### LISTED RECORDS

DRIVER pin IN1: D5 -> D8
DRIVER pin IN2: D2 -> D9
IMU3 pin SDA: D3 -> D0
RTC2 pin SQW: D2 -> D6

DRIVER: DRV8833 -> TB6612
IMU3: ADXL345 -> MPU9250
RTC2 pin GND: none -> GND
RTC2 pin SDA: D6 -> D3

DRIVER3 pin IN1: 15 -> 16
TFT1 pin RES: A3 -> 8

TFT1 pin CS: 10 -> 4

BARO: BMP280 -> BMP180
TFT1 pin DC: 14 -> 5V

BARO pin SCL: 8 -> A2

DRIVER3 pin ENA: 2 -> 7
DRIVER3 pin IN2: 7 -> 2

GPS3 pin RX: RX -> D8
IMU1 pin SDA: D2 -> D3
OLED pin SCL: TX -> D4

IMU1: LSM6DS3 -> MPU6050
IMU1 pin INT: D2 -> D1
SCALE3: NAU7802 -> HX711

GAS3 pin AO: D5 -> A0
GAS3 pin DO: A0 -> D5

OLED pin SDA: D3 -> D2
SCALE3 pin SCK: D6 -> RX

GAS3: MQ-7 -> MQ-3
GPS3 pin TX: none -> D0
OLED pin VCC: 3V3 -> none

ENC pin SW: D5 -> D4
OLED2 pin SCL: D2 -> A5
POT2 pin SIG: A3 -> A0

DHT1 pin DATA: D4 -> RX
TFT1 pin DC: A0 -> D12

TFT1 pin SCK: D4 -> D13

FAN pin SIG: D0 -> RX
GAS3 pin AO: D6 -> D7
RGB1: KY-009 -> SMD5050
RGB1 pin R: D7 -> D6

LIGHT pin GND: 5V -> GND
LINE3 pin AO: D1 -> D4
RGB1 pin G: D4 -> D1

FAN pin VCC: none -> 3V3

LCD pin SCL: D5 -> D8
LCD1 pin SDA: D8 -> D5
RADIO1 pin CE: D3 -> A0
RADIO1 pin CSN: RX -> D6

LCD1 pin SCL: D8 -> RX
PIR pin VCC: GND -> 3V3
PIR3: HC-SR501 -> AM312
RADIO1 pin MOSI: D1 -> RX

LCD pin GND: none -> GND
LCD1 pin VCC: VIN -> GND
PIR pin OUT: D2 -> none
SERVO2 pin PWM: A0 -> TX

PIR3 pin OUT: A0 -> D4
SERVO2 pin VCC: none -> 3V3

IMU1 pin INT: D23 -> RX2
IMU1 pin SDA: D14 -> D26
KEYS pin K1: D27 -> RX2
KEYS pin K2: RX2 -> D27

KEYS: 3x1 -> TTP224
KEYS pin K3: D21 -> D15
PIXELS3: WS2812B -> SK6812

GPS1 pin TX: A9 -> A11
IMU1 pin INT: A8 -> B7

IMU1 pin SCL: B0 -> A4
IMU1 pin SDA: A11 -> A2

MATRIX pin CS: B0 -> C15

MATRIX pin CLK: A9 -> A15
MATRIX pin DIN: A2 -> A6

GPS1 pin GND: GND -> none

######

PROBLEM REQUIREMENTS » When you reach the end of the records, set them all down again exactly.

SOLUTION TO THE EXERCISE »
DRIVER pin IN1: D5 -> D8
DRIVER pin IN2: D2 -> D9
IMU3 pin SDA: D3 -> D0
RTC2 pin SQW: D2 -> D6

DRIVER: DRV8833 -> TB6612
IMU3: ADXL345 -> MPU9250
RTC2 pin GND: none -> GND
RTC2 pin SDA: D6 -> D3

DRIVER3 pin IN1: 15 -> 16
TFT1 pin RES: A3 -> 8

TFT1 pin CS: 10 -> 4

BARO: BMP280 -> BMP180
TFT1 pin DC: 14 -> 5V

BARO pin SCL: 8 -> A2

DRIVER3 pin ENA: 2 -> 7
DRIVER3 pin IN2: 7 -> 2

GPS3 pin RX: RX -> D8
IMU1 pin SDA: D2 -> D3
OLED pin SCL: TX -> D4

IMU1: LSM6DS3 -> MPU6050
IMU1 pin INT: D2 -> D1
SCALE3: NAU7802 -> HX711

GAS3 pin AO: D5 -> A0
GAS3 pin DO: A0 -> D5

OLED pin SDA: D3 -> D2
SCALE3 pin SCK: D6 -> RX

GAS3: MQ-7 -> MQ-3
GPS3 pin TX: none -> D0
OLED pin VCC: 3V3 -> none

ENC pin SW: D5 -> D4
OLED2 pin SCL: D2 -> A5
POT2 pin SIG: A3 -> A0

DHT1 pin DATA: D4 -> RX
TFT1 pin DC: A0 -> D12

TFT1 pin SCK: D4 -> D13

FAN pin SIG: D0 -> RX
GAS3 pin AO: D6 -> D7
RGB1: KY-009 -> SMD5050
RGB1 pin R: D7 -> D6

LIGHT pin GND: 5V -> GND
LINE3 pin AO: D1 -> D4
RGB1 pin G: D4 -> D1

FAN pin VCC: none -> 3V3

LCD pin SCL: D5 -> D8
LCD1 pin SDA: D8 -> D5
RADIO1 pin CE: D3 -> A0
RADIO1 pin CSN: RX -> D6

LCD1 pin SCL: D8 -> RX
PIR pin VCC: GND -> 3V3
PIR3: HC-SR501 -> AM312
RADIO1 pin MOSI: D1 -> RX

LCD pin GND: none -> GND
LCD1 pin VCC: VIN -> GND
PIR pin OUT: D2 -> none
SERVO2 pin PWM: A0 -> TX

PIR3 pin OUT: A0 -> D4
SERVO2 pin VCC: none -> 3V3

IMU1 pin INT: D23 -> RX2
IMU1 pin SDA: D14 -> D26
KEYS pin K1: D27 -> RX2
KEYS pin K2: RX2 -> D27

KEYS: 3x1 -> TTP224
KEYS pin K3: D21 -> D15
PIXELS3: WS2812B -> SK6812

GPS1 pin TX: A9 -> A11
IMU1 pin INT: A8 -> B7

IMU1 pin SCL: B0 -> A4
IMU1 pin SDA: A11 -> A2

MATRIX pin CS: B0 -> C15

MATRIX pin CLK: A9 -> A15
MATRIX pin DIN: A2 -> A6

GPS1 pin GND: GND -> none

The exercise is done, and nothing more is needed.